**WHAT NEEDS TO BE DONE**
Copy, exactly as written, the lines that begin at the one containing "blue plate A4:C5" and end at the one containing "orange plate F7:H8". Skip any pictures in the data below.

**DATASET EXCERPTS**
##############################

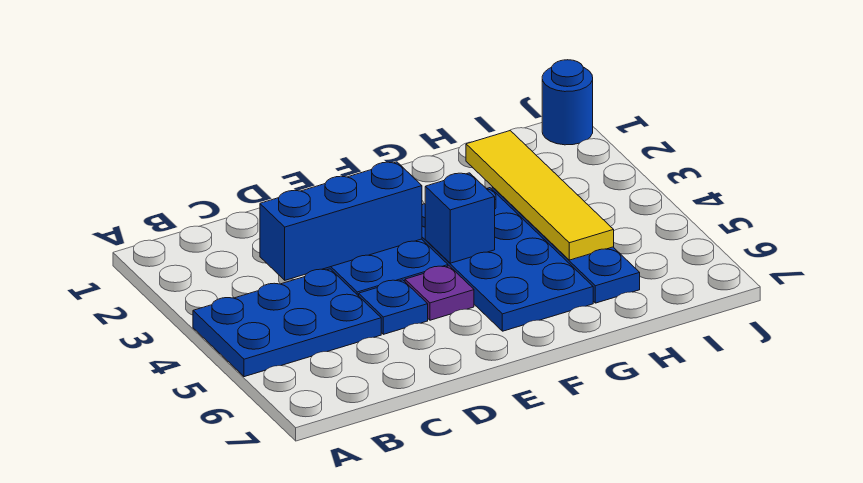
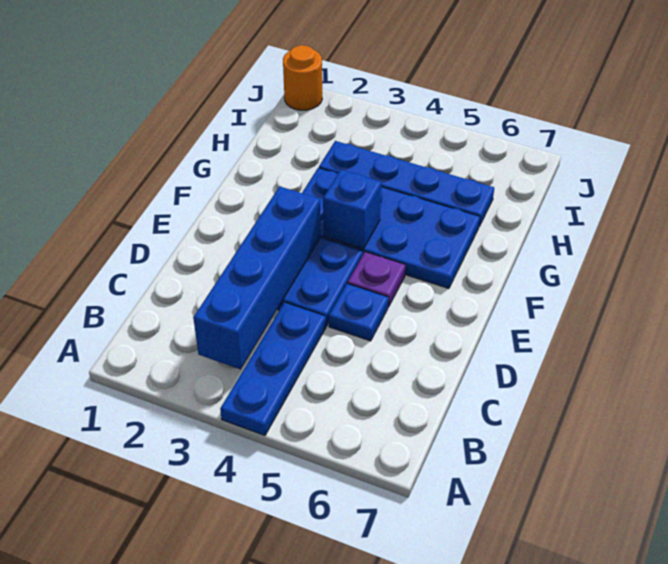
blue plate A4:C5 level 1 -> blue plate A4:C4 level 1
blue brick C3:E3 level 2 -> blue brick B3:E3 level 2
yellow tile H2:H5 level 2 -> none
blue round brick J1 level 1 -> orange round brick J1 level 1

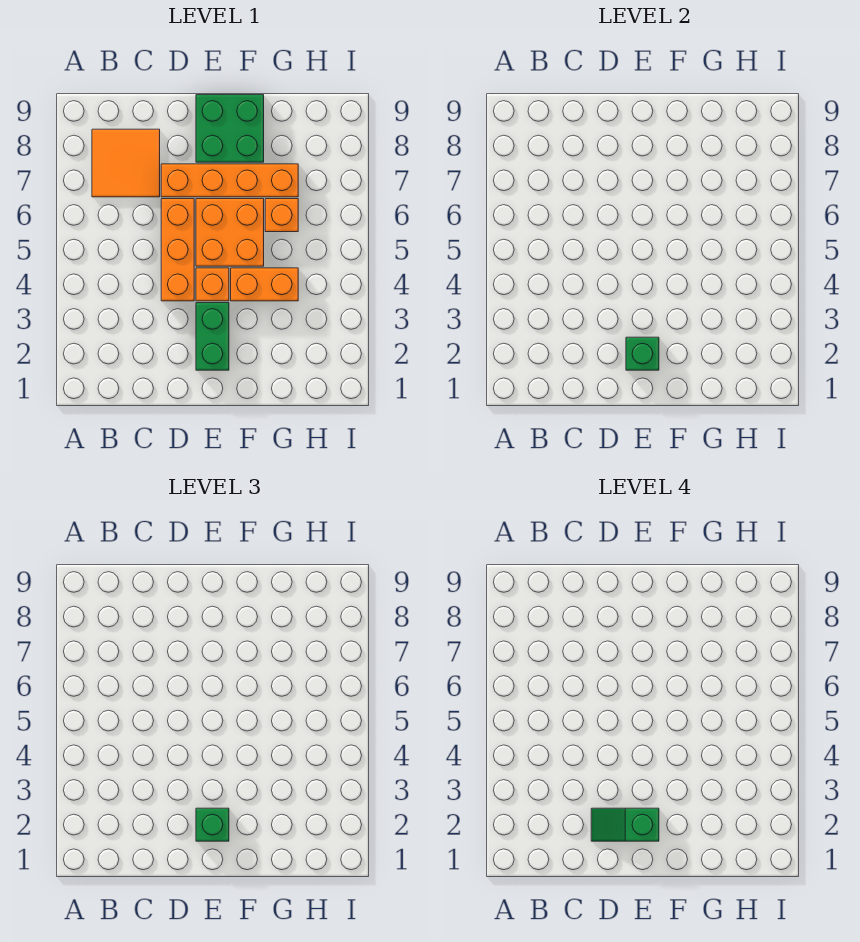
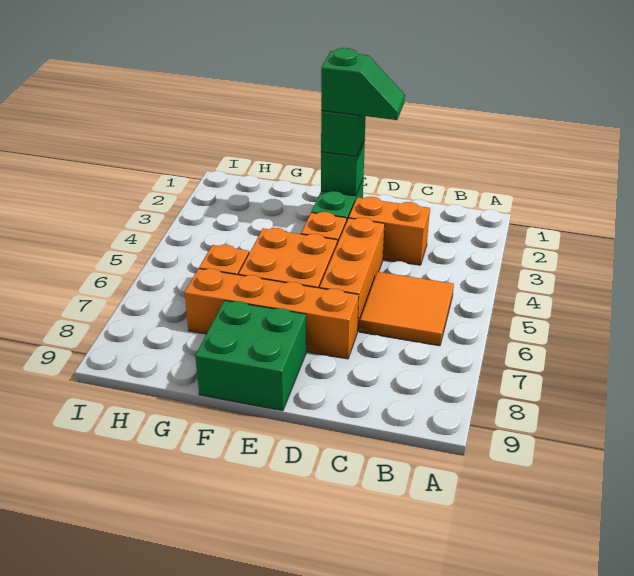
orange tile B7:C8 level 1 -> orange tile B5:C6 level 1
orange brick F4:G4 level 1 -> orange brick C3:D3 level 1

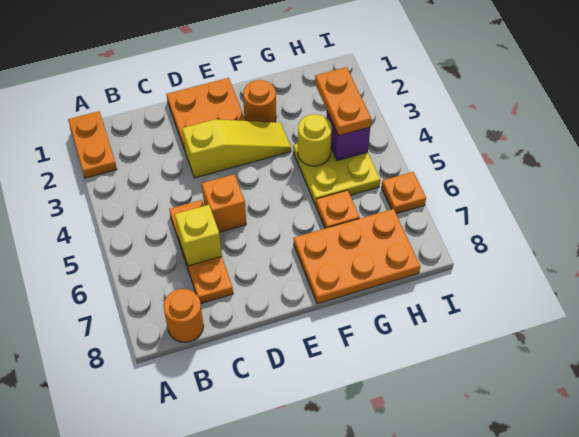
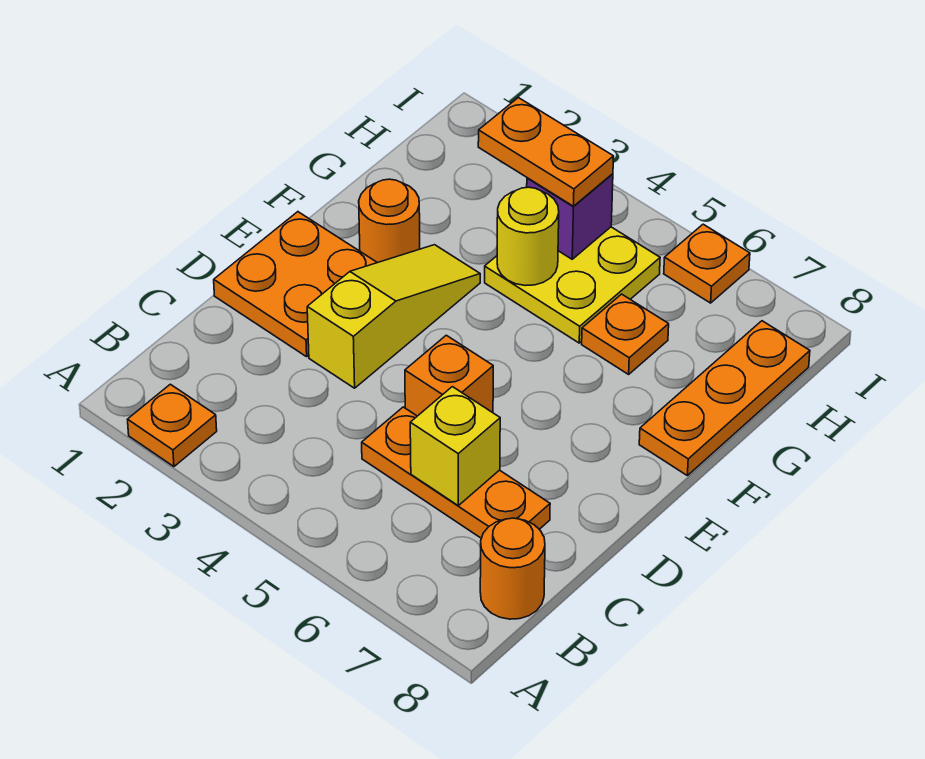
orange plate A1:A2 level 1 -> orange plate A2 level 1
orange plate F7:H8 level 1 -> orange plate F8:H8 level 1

##############################

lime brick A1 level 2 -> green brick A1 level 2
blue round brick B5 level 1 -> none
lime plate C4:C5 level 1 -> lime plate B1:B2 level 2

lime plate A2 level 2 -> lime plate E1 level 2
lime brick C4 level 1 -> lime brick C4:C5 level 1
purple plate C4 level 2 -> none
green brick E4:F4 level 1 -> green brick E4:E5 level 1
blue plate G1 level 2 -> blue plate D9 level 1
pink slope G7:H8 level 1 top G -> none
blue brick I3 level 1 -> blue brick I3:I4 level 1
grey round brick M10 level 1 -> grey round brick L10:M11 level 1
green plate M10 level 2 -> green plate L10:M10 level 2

##############################

**EXERCISE RESPONSE**
blue plate A4:C5 level 1 -> blue plate A4:C4 level 1
blue brick C3:E3 level 2 -> blue brick B3:E3 level 2
yellow tile H2:H5 level 2 -> none
blue round brick J1 level 1 -> orange round brick J1 level 1

orange tile B7:C8 level 1 -> orange tile B5:C6 level 1
orange brick F4:G4 level 1 -> orange brick C3:D3 level 1

orange plate A1:A2 level 1 -> orange plate A2 level 1
orange plate F7:H8 level 1 -> orange plate F8:H8 level 1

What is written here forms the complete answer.